» WRITTEN PROBLEM: Render the rows below as a numbered list with the blank lines and pictures left out.

--- start of DATA TO USE ---

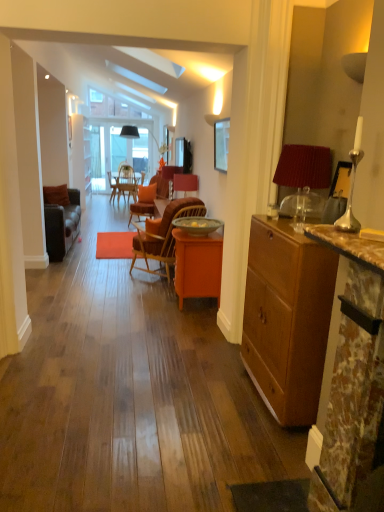
Question: Considering the positions of velvet orange chair at center, the second chair in the front-to-back sequence, and orange wood desk at center in the image, is velvet orange chair at center, the second chair in the front-to-back sequence, bigger or smaller than orange wood desk at center?

Choices:
 (A) small
 (B) big

Answer: (A)

Question: Is velvet orange chair at center, marked as the 1th chair in a top-to-bottom arrangement, situated inside orange wood desk at center or outside?

Choices:
 (A) inside
 (B) outside

Answer: (B)

Question: Which of these objects is positioned closest to the velvet orange chair at center, which is counted as the first chair, starting from the back?

Choices:
 (A) wooden cabinet at right
 (B) woven wood chair at center, the first chair positioned from the front
 (C) orange wood desk at center
 (D) brown marble fireplace at right
 (E) red fabric lampshade at right

Answer: (B)

Question: Which object is positioned closest to the red fabric lampshade at right?

Choices:
 (A) wooden cabinet at right
 (B) velvet orange chair at center, the second chair in the front-to-back sequence
 (C) matte glass picture frame at upper center
 (D) brown marble fireplace at right
 (E) woven wood chair at center, arranged as the second chair when viewed from the back

Answer: (A)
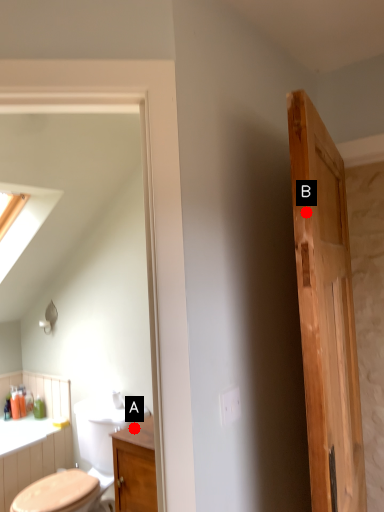
Question: Two points are circled on the image, labeled by A and B beside each circle. Which of the following is the farthest from the observer?

Choices:
 (A) A is further
 (B) B is further

Answer: (A)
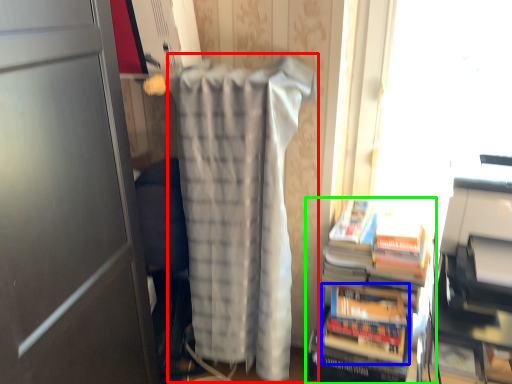
Question: Estimate the real-world distances between objects in this image. Which object is closer to blanket (highlighted by a red box), paperback book (highlighted by a blue box) or book (highlighted by a green box)?

Choices:
 (A) paperback book
 (B) book

Answer: (B)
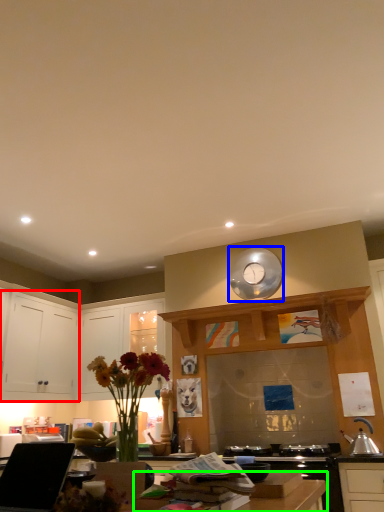
Question: Which object is the closest to the cabinetry (highlighted by a red box)? Choose among these: clock (highlighted by a blue box) or counter top (highlighted by a green box).

Choices:
 (A) clock
 (B) counter top

Answer: (A)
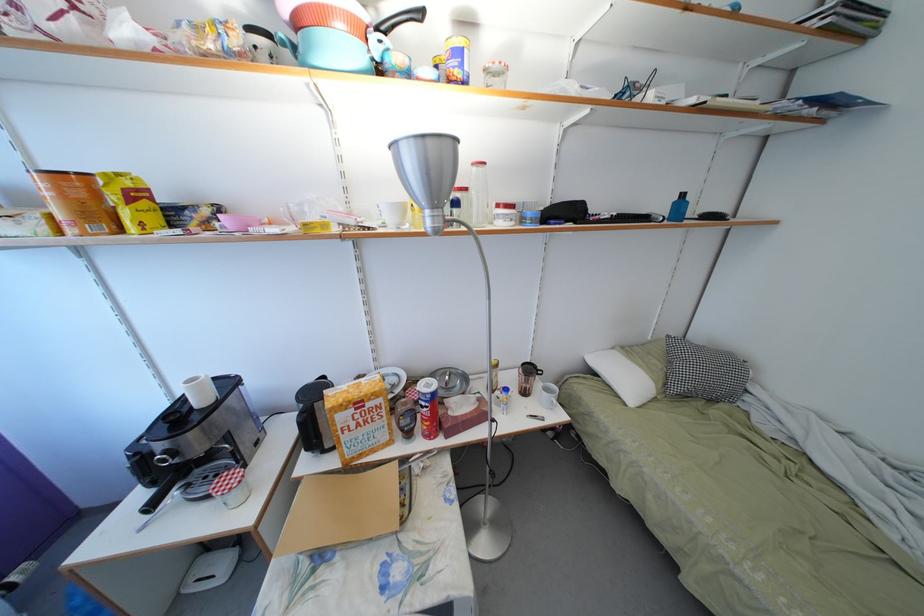
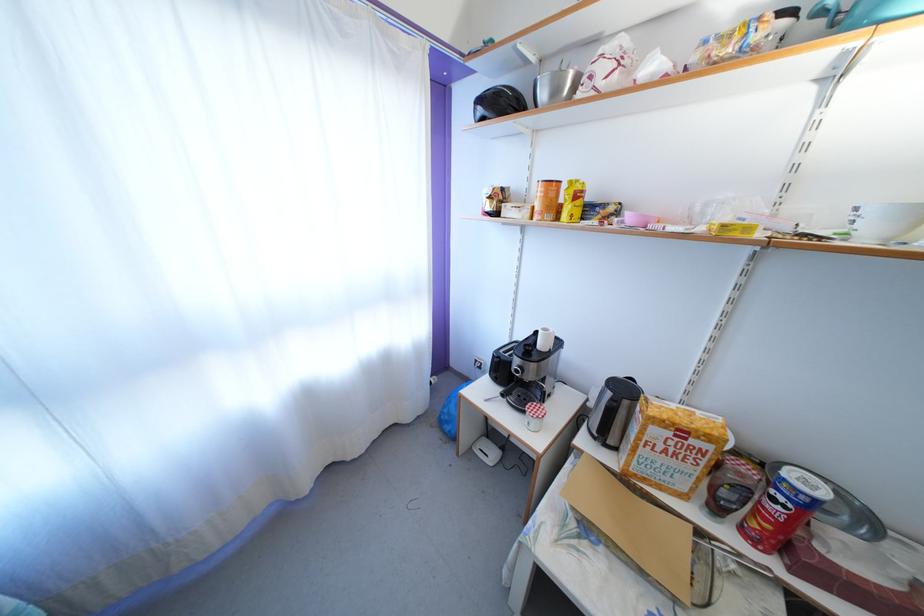
Find the pixel in the second image that matches point 439,400 in the first image.

(821, 508)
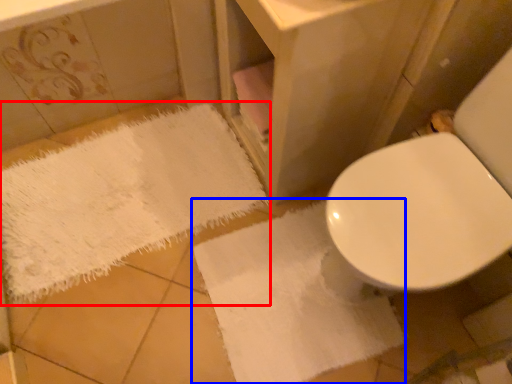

--- end of DATA TO USE ---

» RESULT FOR THIS EXERCISE:
1. Question: Considering the positions of velvet orange chair at center, the second chair in the front-to-back sequence, and orange wood desk at center in the image, is velvet orange chair at center, the second chair in the front-to-back sequence, bigger or smaller than orange wood desk at center?
2. Choices:
3.  (A) small
4.  (B) big
5. Answer: (A)
6. Question: Is velvet orange chair at center, marked as the 1th chair in a top-to-bottom arrangement, situated inside orange wood desk at center or outside?
7. Choices:
8.  (A) inside
9.  (B) outside
10. Answer: (B)
11. Question: Which of these objects is positioned closest to the velvet orange chair at center, which is counted as the first chair, starting from the back?
12. Choices:
13.  (A) wooden cabinet at right
14.  (B) woven wood chair at center, the first chair positioned from the front
15.  (C) orange wood desk at center
16.  (D) brown marble fireplace at right
17.  (E) red fabric lampshade at right
18. Answer: (B)
19. Question: Which object is positioned closest to the red fabric lampshade at right?
20. Choices:
21.  (A) wooden cabinet at right
22.  (B) velvet orange chair at center, the second chair in the front-to-back sequence
23.  (C) matte glass picture frame at upper center
24.  (D) brown marble fireplace at right
25.  (E) woven wood chair at center, arranged as the second chair when viewed from the back
26. Answer: (A)
27. Question: Two points are circled on the image, labeled by A and B beside each circle. Which of the following is the farthest from the observer?
28. Choices:
29.  (A) A is further
30.  (B) B is further
31. Answer: (A)
32. Question: Estimate the real-world distances between objects in this image. Which object is closer to blanket (highlighted by a red box), paperback book (highlighted by a blue box) or book (highlighted by a green box)?
33. Choices:
34.  (A) paperback book
35.  (B) book
36. Answer: (B)
37. Question: Which object is the closest to the cabinetry (highlighted by a red box)? Choose among these: clock (highlighted by a blue box) or counter top (highlighted by a green box).
38. Choices:
39.  (A) clock
40.  (B) counter top
41. Answer: (A)
42. Find the pixel in the second image that matches point 439,400 in the first image.
43. (821, 508)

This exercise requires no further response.